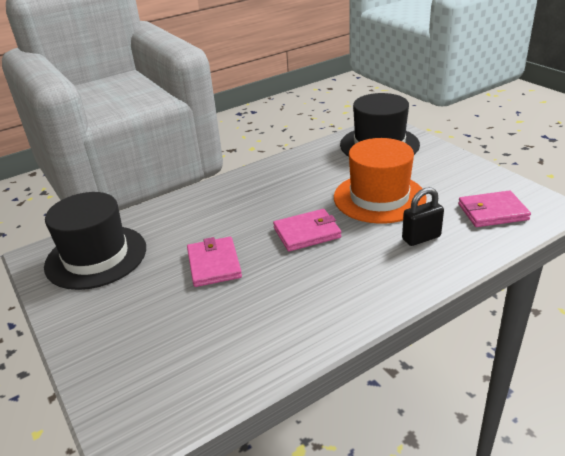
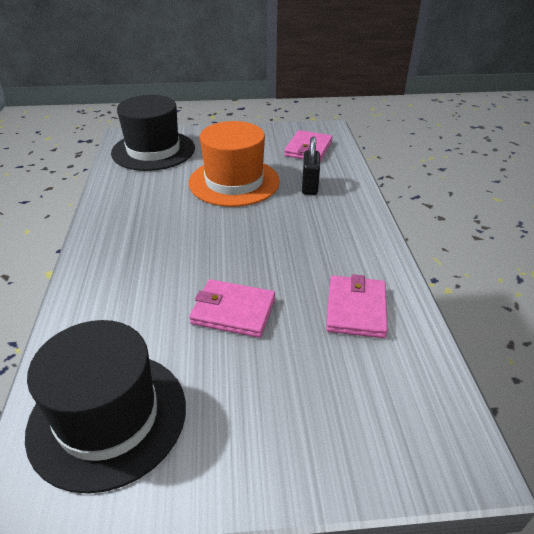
camera: 65 degrees left, 5 degrees up
pink wallet [273,209,341,251] -> pink wallet moved to [326,274,388,338]

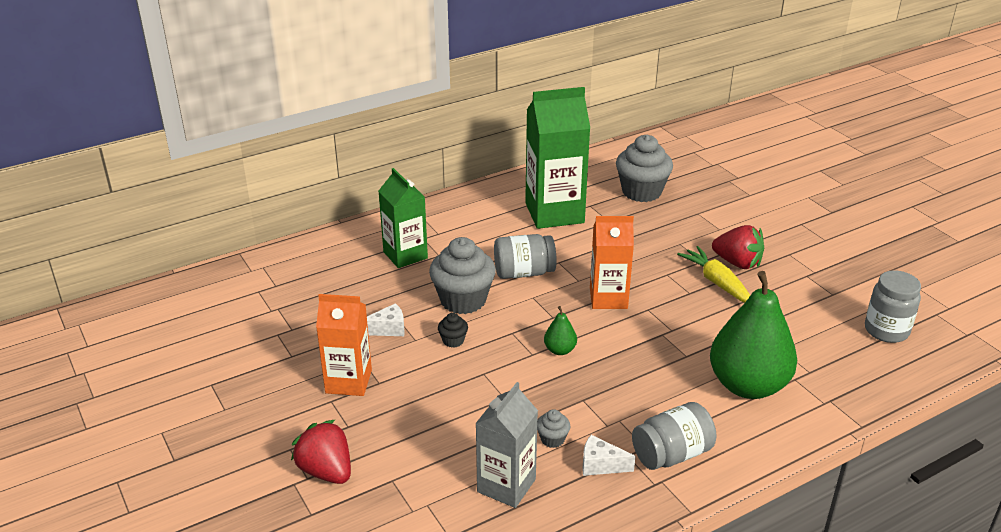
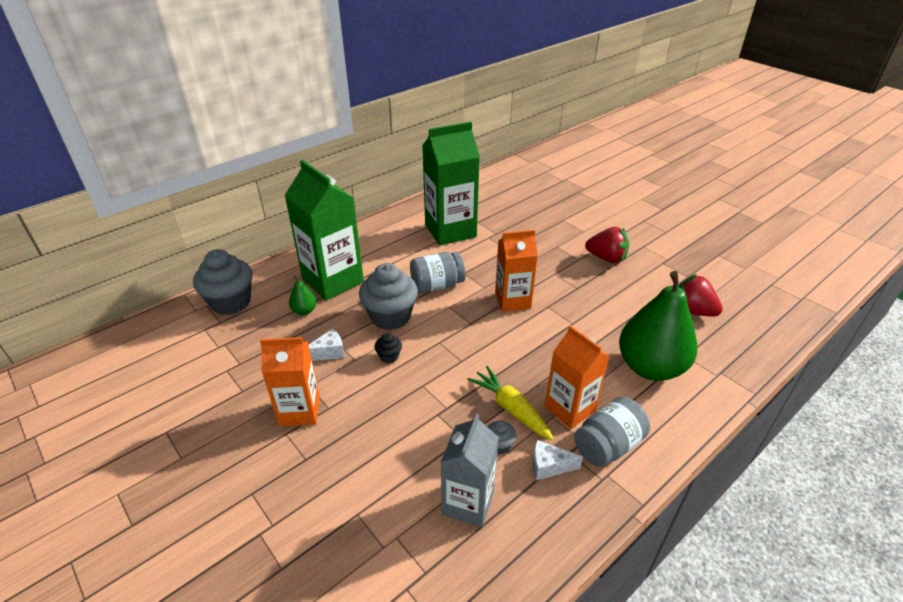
camera: 10 degrees left, 5 degrees up
red strawberry [291,419,351,484] -> red strawberry moved to [678,274,723,317]
green carton [379,168,428,268] -> green carton [284,160,364,300], size x1.56
green pear [544,306,577,355] -> green pear moved to [289,276,317,315]
grey cupcake [616,135,673,202] -> grey cupcake moved to [193,249,253,315]
yellow carrot [677,246,750,303] -> yellow carrot moved to [467,366,554,441]
grey jar [865,270,921,343] -> none
none -> orange carton [545,326,610,429]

:: Brief ::
Print exactly the lines between the line containing "pink wallet [273,209,341,251]" and the last line of the entries above, including both, and nothing besides; skip the pictures.

:: Result of this exercise ::
pink wallet [273,209,341,251] -> pink wallet moved to [326,274,388,338]

camera: 10 degrees left, 5 degrees up
red strawberry [291,419,351,484] -> red strawberry moved to [678,274,723,317]
green carton [379,168,428,268] -> green carton [284,160,364,300], size x1.56
green pear [544,306,577,355] -> green pear moved to [289,276,317,315]
grey cupcake [616,135,673,202] -> grey cupcake moved to [193,249,253,315]
yellow carrot [677,246,750,303] -> yellow carrot moved to [467,366,554,441]
grey jar [865,270,921,343] -> none
none -> orange carton [545,326,610,429]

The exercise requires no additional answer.